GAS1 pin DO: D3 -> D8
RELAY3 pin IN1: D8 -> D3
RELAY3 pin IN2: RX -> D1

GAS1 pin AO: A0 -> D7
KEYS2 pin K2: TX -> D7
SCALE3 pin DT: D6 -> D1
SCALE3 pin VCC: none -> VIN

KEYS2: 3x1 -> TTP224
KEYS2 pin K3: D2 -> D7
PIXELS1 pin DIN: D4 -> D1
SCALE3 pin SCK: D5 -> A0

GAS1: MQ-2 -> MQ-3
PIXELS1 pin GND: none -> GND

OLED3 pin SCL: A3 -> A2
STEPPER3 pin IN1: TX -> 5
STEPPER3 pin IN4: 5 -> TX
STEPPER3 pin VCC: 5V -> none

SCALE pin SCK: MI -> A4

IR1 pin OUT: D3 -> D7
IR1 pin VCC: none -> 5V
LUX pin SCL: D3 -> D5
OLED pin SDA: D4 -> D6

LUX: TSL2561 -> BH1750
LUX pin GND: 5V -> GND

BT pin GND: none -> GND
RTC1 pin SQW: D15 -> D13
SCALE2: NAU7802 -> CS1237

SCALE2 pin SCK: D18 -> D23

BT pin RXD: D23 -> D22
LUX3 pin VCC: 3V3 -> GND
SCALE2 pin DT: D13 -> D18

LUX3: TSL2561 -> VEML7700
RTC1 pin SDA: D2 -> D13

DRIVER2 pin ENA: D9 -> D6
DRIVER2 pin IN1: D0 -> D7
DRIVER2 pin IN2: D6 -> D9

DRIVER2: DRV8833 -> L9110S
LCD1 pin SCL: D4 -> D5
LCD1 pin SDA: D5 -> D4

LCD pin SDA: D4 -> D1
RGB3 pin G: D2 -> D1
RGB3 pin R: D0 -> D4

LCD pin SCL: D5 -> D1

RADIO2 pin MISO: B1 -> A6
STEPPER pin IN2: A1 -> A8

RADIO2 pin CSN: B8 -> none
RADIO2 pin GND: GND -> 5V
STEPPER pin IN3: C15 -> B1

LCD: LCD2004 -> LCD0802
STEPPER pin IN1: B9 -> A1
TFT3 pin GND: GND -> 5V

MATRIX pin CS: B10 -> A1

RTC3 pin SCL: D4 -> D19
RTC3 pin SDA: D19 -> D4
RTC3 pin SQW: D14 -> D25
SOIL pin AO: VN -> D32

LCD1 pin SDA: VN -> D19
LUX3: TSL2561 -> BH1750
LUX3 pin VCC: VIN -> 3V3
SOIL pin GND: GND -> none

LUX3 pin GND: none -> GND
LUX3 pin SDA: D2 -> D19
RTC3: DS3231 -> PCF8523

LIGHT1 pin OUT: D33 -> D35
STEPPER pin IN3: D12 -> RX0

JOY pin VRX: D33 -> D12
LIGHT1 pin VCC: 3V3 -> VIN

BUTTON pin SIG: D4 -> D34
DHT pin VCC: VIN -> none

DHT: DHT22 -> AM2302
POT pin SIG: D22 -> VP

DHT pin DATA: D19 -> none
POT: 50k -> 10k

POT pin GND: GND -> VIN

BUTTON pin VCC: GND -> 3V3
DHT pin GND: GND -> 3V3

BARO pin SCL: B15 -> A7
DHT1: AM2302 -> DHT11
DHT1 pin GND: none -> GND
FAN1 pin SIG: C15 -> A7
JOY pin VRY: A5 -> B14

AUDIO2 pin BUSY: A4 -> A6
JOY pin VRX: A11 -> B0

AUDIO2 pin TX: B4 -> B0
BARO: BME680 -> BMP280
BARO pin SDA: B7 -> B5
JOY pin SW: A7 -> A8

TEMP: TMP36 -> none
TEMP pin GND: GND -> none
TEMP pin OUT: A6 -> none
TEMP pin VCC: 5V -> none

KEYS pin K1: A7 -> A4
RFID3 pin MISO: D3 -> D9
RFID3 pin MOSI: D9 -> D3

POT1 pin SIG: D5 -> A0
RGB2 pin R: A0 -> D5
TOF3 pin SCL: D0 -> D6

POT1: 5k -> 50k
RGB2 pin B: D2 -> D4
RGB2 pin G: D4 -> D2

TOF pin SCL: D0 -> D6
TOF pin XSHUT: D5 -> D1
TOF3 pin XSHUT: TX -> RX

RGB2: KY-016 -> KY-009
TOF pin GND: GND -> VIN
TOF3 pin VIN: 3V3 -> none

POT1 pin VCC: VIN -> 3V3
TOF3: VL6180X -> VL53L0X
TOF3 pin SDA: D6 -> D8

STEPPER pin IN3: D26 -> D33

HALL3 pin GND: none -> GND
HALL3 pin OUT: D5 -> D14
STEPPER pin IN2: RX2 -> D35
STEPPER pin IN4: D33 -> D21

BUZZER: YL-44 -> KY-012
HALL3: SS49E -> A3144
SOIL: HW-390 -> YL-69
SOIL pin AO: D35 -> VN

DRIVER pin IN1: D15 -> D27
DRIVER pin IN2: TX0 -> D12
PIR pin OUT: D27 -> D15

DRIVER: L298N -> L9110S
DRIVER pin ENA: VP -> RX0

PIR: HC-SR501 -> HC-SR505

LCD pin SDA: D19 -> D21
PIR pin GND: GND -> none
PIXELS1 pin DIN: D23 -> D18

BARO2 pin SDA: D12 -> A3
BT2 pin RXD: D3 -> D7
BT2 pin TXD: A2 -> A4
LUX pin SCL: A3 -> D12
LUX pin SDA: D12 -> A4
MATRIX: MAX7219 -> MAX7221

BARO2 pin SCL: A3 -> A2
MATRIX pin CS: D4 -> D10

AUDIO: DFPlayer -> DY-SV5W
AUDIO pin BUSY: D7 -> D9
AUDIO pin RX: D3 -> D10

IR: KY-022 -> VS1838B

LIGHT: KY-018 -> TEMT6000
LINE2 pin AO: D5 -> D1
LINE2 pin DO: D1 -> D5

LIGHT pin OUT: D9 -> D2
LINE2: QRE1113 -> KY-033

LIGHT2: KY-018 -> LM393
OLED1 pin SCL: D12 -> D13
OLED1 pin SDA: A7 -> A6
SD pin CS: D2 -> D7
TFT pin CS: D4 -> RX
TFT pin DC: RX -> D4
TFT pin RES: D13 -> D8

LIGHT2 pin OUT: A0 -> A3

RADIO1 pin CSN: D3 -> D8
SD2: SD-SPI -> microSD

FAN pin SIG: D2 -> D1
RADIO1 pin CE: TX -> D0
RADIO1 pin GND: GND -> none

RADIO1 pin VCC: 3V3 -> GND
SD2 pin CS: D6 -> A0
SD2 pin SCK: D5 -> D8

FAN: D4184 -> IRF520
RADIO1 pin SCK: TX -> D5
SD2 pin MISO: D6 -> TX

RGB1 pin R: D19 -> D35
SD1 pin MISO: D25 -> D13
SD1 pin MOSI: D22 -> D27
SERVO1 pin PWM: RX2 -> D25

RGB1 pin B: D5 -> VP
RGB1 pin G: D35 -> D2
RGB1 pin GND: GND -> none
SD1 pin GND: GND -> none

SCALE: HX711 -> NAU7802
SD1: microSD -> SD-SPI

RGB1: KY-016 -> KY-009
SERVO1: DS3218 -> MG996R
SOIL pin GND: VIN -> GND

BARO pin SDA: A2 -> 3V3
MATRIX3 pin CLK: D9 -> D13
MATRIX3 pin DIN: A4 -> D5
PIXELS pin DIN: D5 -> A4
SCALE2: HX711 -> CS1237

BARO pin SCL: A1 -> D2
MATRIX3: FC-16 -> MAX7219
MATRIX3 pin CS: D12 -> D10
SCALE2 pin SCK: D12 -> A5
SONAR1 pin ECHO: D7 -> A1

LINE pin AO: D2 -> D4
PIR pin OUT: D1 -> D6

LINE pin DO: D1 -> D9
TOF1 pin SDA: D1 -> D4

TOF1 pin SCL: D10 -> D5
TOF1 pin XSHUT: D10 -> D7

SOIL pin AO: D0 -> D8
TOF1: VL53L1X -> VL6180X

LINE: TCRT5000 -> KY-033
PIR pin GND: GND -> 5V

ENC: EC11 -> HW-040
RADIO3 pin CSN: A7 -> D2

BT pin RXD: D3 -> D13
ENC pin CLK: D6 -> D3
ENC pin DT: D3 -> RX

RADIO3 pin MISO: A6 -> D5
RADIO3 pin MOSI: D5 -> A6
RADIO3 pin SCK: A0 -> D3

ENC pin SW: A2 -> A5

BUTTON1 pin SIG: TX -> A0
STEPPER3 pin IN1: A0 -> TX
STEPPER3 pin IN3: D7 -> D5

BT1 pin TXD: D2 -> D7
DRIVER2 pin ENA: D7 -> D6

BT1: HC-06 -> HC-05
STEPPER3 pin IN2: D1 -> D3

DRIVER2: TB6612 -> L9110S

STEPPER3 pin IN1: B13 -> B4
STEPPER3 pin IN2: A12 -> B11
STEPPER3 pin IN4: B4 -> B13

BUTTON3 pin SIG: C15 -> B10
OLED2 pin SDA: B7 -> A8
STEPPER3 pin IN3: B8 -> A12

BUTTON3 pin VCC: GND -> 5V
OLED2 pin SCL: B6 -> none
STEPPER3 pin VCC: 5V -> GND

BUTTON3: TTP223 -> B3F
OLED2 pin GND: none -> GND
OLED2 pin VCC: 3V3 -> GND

Exercise instructions
Give back the records word for word. Start at the first line, end at the line containing "SCALE3 pin SCK: D5 -> A0", and include both.

Exercise result
GAS1 pin DO: D3 -> D8
RELAY3 pin IN1: D8 -> D3
RELAY3 pin IN2: RX -> D1

GAS1 pin AO: A0 -> D7
KEYS2 pin K2: TX -> D7
SCALE3 pin DT: D6 -> D1
SCALE3 pin VCC: none -> VIN

KEYS2: 3x1 -> TTP224
KEYS2 pin K3: D2 -> D7
PIXELS1 pin DIN: D4 -> D1
SCALE3 pin SCK: D5 -> A0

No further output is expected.